## Task directions
Reproduce each line below precisely. Drop the pictures.

+ + + +

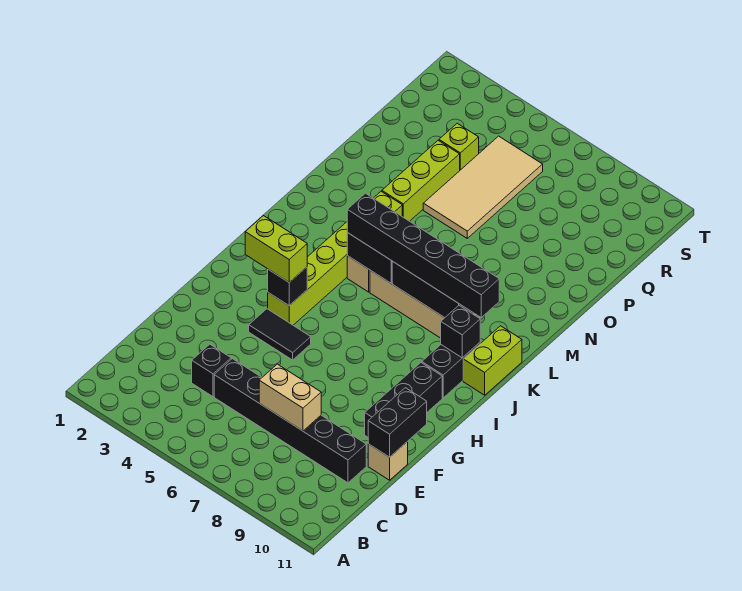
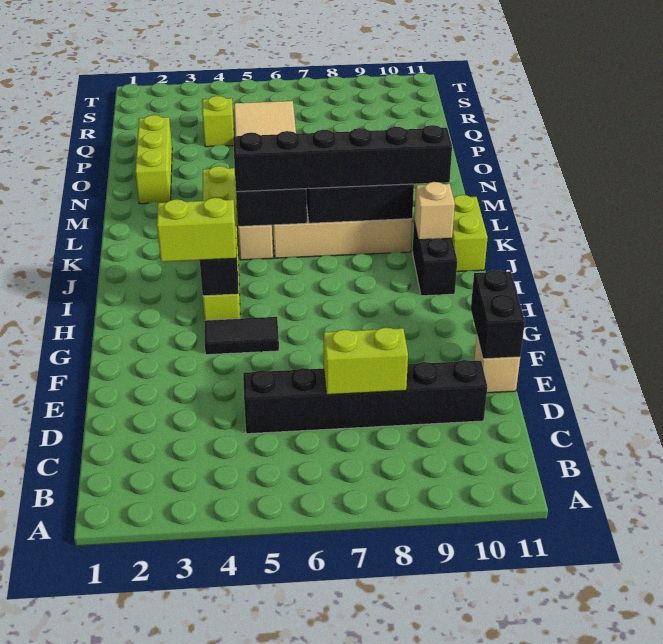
black brick D4 level 1 -> none
tan brick D7:D8 level 2 -> lime brick D7:D8 level 2
black brick F10:H10 level 1 -> none
black brick J10 level 2 -> tan brick J10 level 2
lime brick N4:P4 level 1 -> lime brick N2:P2 level 1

+ + + +

## Response for this exercise
black brick D4 level 1 -> none
tan brick D7:D8 level 2 -> lime brick D7:D8 level 2
black brick F10:H10 level 1 -> none
black brick J10 level 2 -> tan brick J10 level 2
lime brick N4:P4 level 1 -> lime brick N2:P2 level 1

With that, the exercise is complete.